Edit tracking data
________________________

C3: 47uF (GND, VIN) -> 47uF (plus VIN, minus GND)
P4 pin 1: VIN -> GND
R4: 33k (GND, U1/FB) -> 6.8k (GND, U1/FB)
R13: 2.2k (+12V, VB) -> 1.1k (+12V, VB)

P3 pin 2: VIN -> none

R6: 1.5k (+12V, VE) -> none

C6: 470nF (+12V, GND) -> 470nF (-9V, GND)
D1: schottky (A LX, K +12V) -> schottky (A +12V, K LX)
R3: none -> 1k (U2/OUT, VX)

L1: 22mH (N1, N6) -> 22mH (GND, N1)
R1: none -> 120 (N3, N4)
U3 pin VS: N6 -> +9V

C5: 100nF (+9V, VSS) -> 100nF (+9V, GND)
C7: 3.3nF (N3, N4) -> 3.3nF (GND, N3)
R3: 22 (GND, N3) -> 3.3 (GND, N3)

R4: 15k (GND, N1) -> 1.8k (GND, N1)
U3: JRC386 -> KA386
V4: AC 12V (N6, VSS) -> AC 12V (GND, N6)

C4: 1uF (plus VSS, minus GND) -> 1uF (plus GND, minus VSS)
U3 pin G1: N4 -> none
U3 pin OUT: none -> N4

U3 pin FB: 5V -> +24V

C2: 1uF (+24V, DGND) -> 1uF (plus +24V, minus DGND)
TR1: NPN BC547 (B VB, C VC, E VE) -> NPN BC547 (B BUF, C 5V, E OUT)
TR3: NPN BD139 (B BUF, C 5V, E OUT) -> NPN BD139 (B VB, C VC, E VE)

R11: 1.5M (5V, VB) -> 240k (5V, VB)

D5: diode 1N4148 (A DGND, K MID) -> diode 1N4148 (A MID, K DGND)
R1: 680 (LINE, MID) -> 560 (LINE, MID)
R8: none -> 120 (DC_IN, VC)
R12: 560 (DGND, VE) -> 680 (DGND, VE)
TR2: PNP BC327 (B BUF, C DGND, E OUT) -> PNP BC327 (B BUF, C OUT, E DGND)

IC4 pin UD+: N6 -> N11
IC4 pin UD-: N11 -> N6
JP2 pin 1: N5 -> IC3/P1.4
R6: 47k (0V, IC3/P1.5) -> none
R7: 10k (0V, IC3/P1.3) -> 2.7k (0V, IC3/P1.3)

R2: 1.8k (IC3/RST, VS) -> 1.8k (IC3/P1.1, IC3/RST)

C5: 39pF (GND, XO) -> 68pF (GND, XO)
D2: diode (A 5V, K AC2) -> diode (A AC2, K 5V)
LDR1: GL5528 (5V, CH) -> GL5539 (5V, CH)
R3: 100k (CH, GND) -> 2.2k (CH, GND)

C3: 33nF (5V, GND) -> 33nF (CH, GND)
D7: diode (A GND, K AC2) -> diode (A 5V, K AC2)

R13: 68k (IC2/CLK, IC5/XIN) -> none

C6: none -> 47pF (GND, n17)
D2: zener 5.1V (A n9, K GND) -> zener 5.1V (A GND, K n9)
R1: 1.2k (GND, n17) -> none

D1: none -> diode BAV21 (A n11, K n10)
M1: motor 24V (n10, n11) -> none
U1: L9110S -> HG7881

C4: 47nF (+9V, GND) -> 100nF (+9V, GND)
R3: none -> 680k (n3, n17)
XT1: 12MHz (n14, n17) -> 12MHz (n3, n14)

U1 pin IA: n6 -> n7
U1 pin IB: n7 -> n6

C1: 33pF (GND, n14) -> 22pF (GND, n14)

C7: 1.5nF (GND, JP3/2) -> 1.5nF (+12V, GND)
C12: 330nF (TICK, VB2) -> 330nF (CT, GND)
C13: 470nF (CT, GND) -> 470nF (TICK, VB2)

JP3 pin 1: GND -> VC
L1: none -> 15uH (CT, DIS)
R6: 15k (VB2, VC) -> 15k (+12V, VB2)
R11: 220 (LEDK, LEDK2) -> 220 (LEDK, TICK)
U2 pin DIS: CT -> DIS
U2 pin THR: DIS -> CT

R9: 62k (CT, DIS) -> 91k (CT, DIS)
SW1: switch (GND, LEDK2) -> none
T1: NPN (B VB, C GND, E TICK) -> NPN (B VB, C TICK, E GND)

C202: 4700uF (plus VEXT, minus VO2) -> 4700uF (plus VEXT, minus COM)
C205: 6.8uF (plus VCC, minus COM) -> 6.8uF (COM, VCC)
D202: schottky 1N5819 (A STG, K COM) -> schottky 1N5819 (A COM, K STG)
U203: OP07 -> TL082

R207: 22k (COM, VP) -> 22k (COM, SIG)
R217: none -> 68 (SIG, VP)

________________________

### Your goal
Using the entries above, give back exactly the line containing "R1: none -> 120 (N3, N4)", the line containing "JP3 pin 1: GND -> VC", and every line between them, and nothing else.

### Response below
R1: none -> 120 (N3, N4)
U3 pin VS: N6 -> +9V

C5: 100nF (+9V, VSS) -> 100nF (+9V, GND)
C7: 3.3nF (N3, N4) -> 3.3nF (GND, N3)
R3: 22 (GND, N3) -> 3.3 (GND, N3)

R4: 15k (GND, N1) -> 1.8k (GND, N1)
U3: JRC386 -> KA386
V4: AC 12V (N6, VSS) -> AC 12V (GND, N6)

C4: 1uF (plus VSS, minus GND) -> 1uF (plus GND, minus VSS)
U3 pin G1: N4 -> none
U3 pin OUT: none -> N4

U3 pin FB: 5V -> +24V

C2: 1uF (+24V, DGND) -> 1uF (plus +24V, minus DGND)
TR1: NPN BC547 (B VB, C VC, E VE) -> NPN BC547 (B BUF, C 5V, E OUT)
TR3: NPN BD139 (B BUF, C 5V, E OUT) -> NPN BD139 (B VB, C VC, E VE)

R11: 1.5M (5V, VB) -> 240k (5V, VB)

D5: diode 1N4148 (A DGND, K MID) -> diode 1N4148 (A MID, K DGND)
R1: 680 (LINE, MID) -> 560 (LINE, MID)
R8: none -> 120 (DC_IN, VC)
R12: 560 (DGND, VE) -> 680 (DGND, VE)
TR2: PNP BC327 (B BUF, C DGND, E OUT) -> PNP BC327 (B BUF, C OUT, E DGND)

IC4 pin UD+: N6 -> N11
IC4 pin UD-: N11 -> N6
JP2 pin 1: N5 -> IC3/P1.4
R6: 47k (0V, IC3/P1.5) -> none
R7: 10k (0V, IC3/P1.3) -> 2.7k (0V, IC3/P1.3)

R2: 1.8k (IC3/RST, VS) -> 1.8k (IC3/P1.1, IC3/RST)

C5: 39pF (GND, XO) -> 68pF (GND, XO)
D2: diode (A 5V, K AC2) -> diode (A AC2, K 5V)
LDR1: GL5528 (5V, CH) -> GL5539 (5V, CH)
R3: 100k (CH, GND) -> 2.2k (CH, GND)

C3: 33nF (5V, GND) -> 33nF (CH, GND)
D7: diode (A GND, K AC2) -> diode (A 5V, K AC2)

R13: 68k (IC2/CLK, IC5/XIN) -> none

C6: none -> 47pF (GND, n17)
D2: zener 5.1V (A n9, K GND) -> zener 5.1V (A GND, K n9)
R1: 1.2k (GND, n17) -> none

D1: none -> diode BAV21 (A n11, K n10)
M1: motor 24V (n10, n11) -> none
U1: L9110S -> HG7881

C4: 47nF (+9V, GND) -> 100nF (+9V, GND)
R3: none -> 680k (n3, n17)
XT1: 12MHz (n14, n17) -> 12MHz (n3, n14)

U1 pin IA: n6 -> n7
U1 pin IB: n7 -> n6

C1: 33pF (GND, n14) -> 22pF (GND, n14)

C7: 1.5nF (GND, JP3/2) -> 1.5nF (+12V, GND)
C12: 330nF (TICK, VB2) -> 330nF (CT, GND)
C13: 470nF (CT, GND) -> 470nF (TICK, VB2)

JP3 pin 1: GND -> VC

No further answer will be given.